▶ _SOURCE RECORDS_

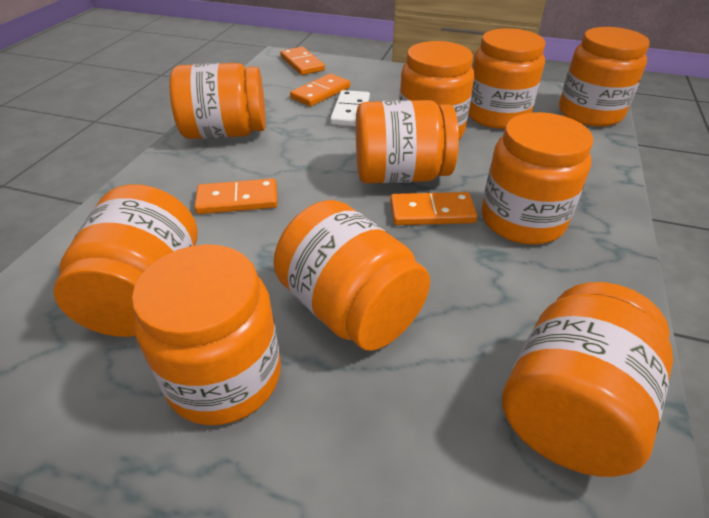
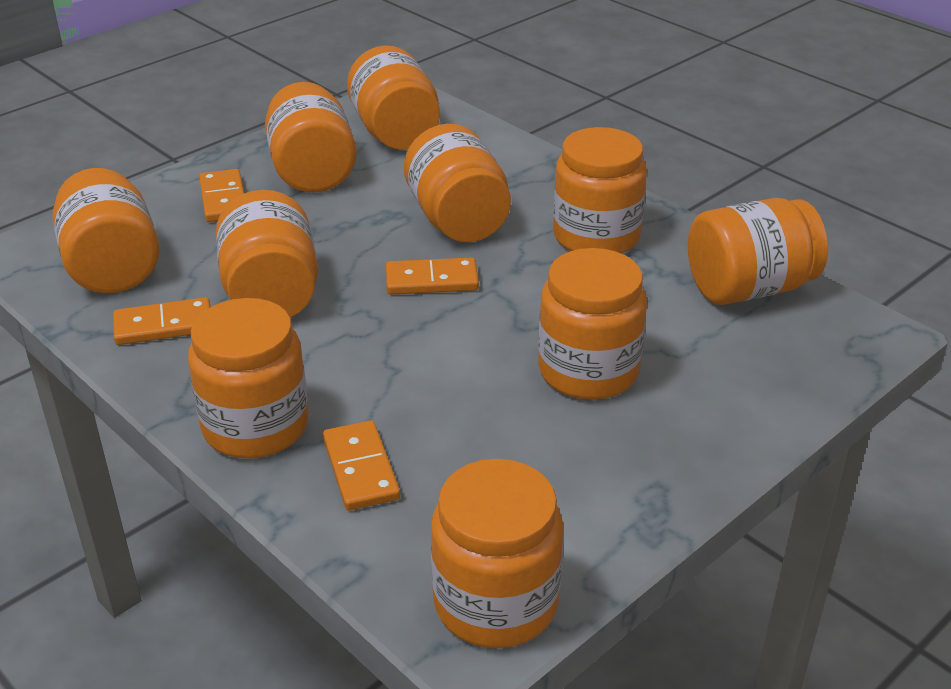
white domino: 1 -> 0

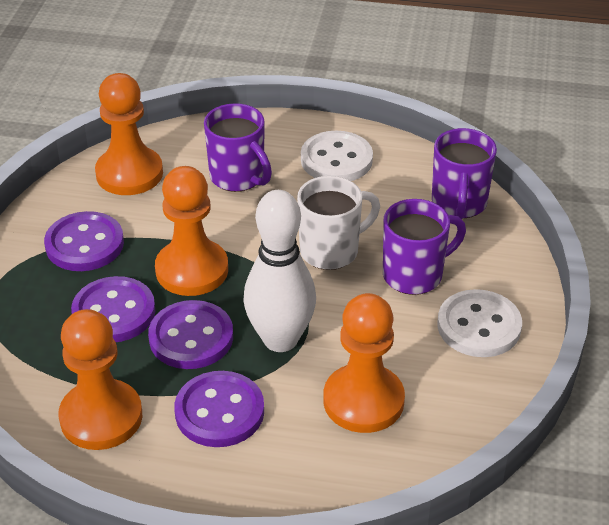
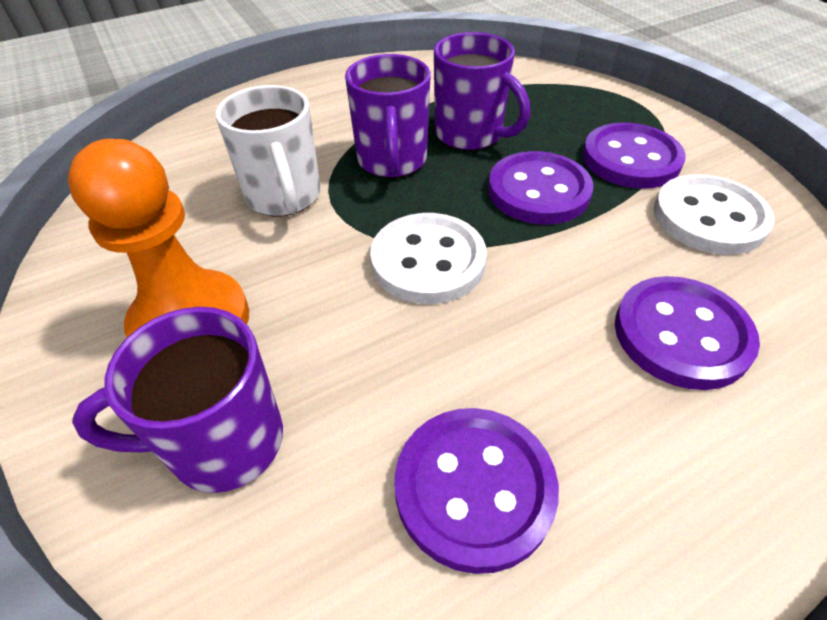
orange pawn: 4 -> 1
white bowling pin: 1 -> 0

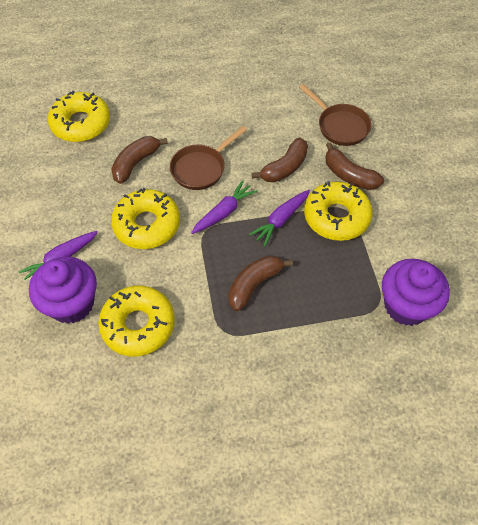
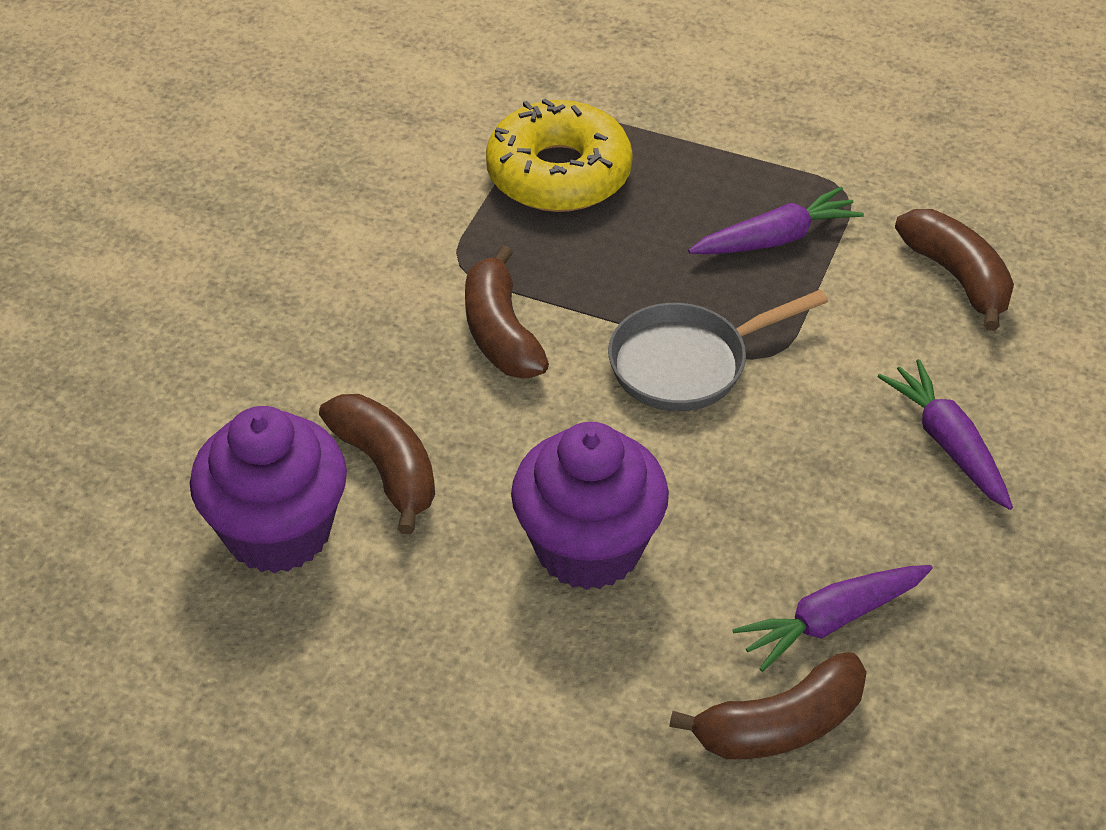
brown pan: 2 -> 0
grey pan: 0 -> 1
yellow donut: 4 -> 1

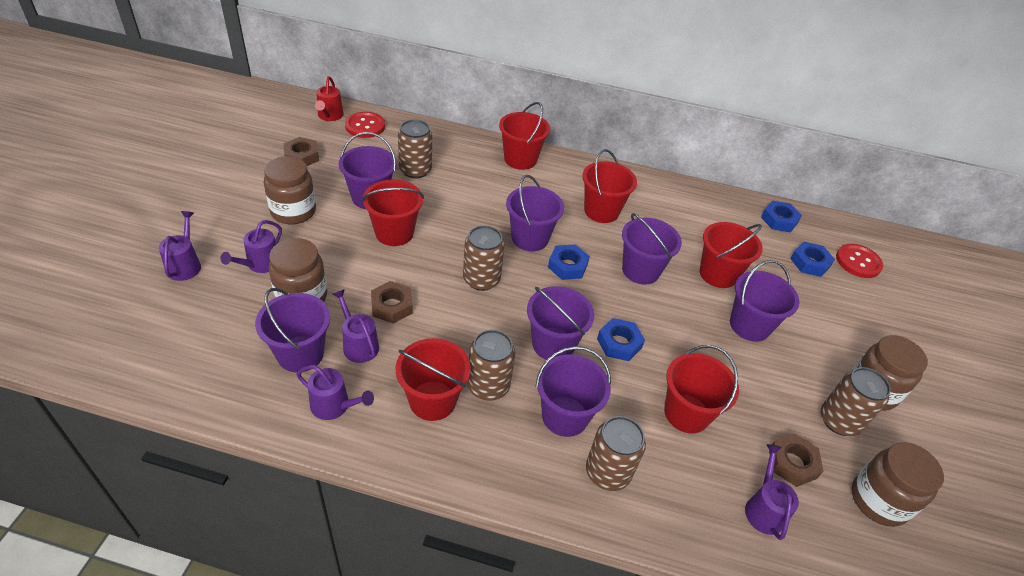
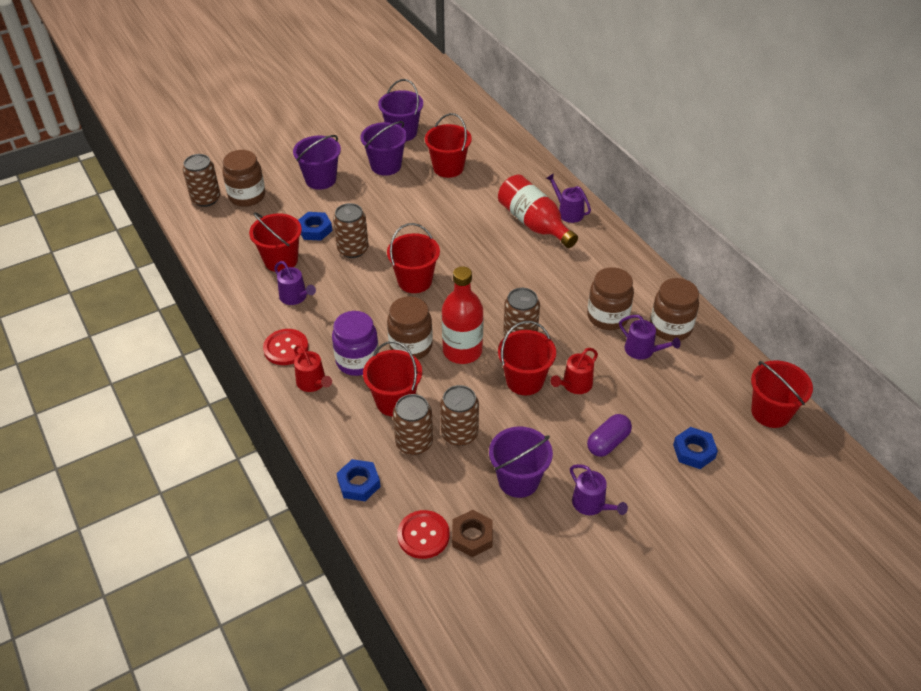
blue nut: 4 -> 3
brown nut: 3 -> 1
purple bucket: 7 -> 4
purple capsule: 0 -> 1
purple jar: 0 -> 1
purple watering can: 5 -> 4
red bottle: 0 -> 2
red watering can: 1 -> 2

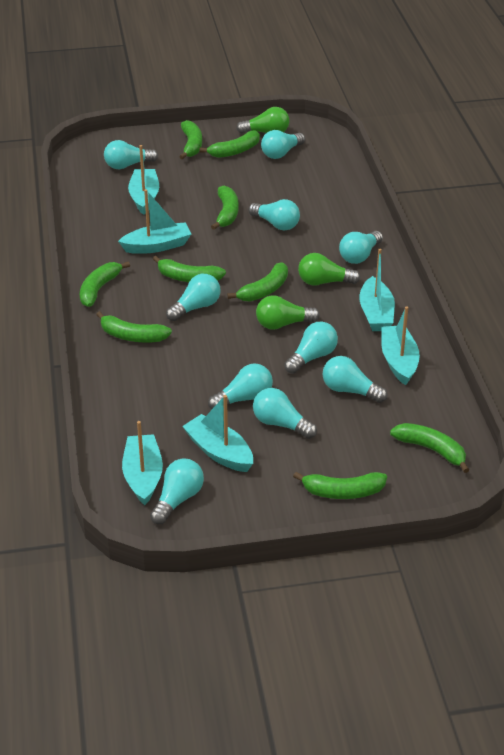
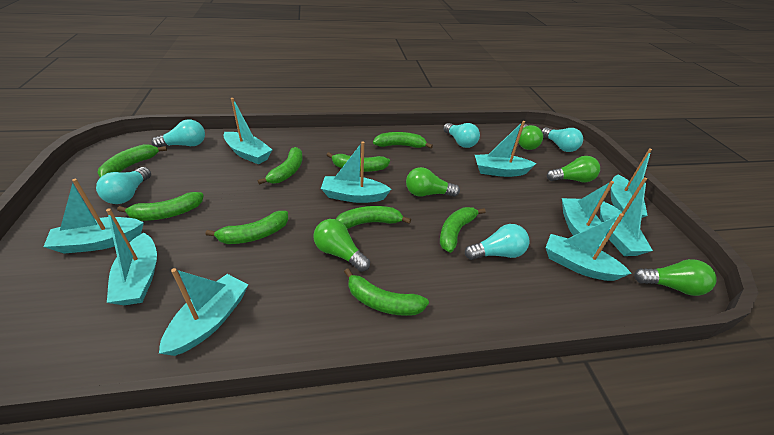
green light bulb: 3 -> 5
turquoise boat: 6 -> 10
turquoise light bulb: 10 -> 5

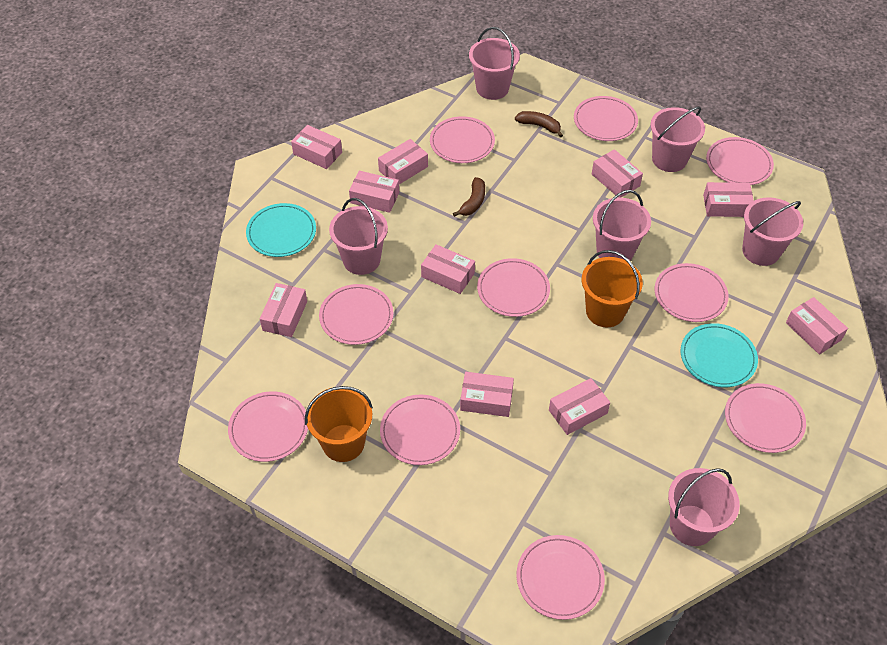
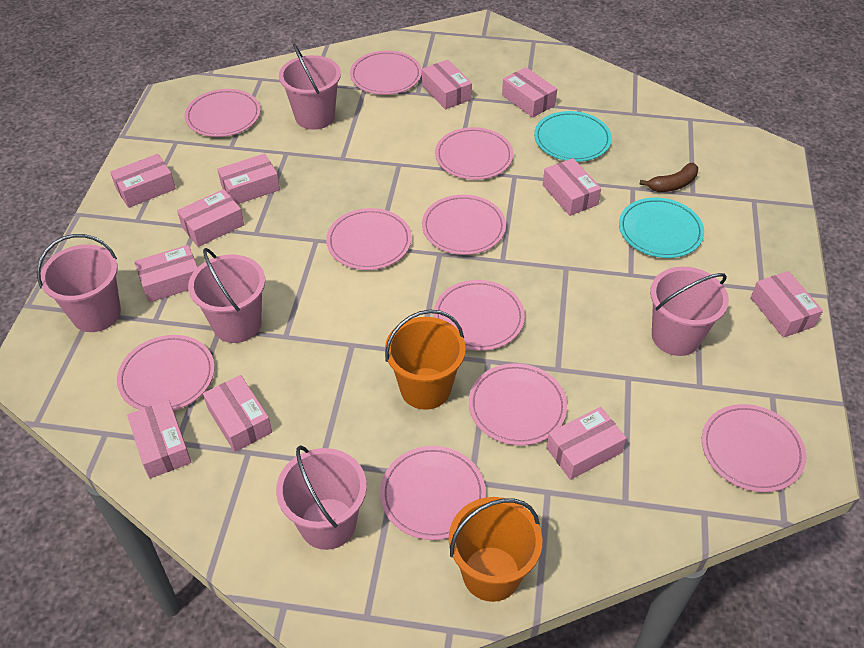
brown banana: 2 -> 1
pink box: 10 -> 11
pink bucket: 6 -> 5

▶ _WORK ITEM_
In your answer, print the entries above exactly, with the pictures left out.

▶ _TASK SOLUTION_
white domino: 1 -> 0

orange pawn: 4 -> 1
white bowling pin: 1 -> 0

brown pan: 2 -> 0
grey pan: 0 -> 1
yellow donut: 4 -> 1

blue nut: 4 -> 3
brown nut: 3 -> 1
purple bucket: 7 -> 4
purple capsule: 0 -> 1
purple jar: 0 -> 1
purple watering can: 5 -> 4
red bottle: 0 -> 2
red watering can: 1 -> 2

green light bulb: 3 -> 5
turquoise boat: 6 -> 10
turquoise light bulb: 10 -> 5

brown banana: 2 -> 1
pink box: 10 -> 11
pink bucket: 6 -> 5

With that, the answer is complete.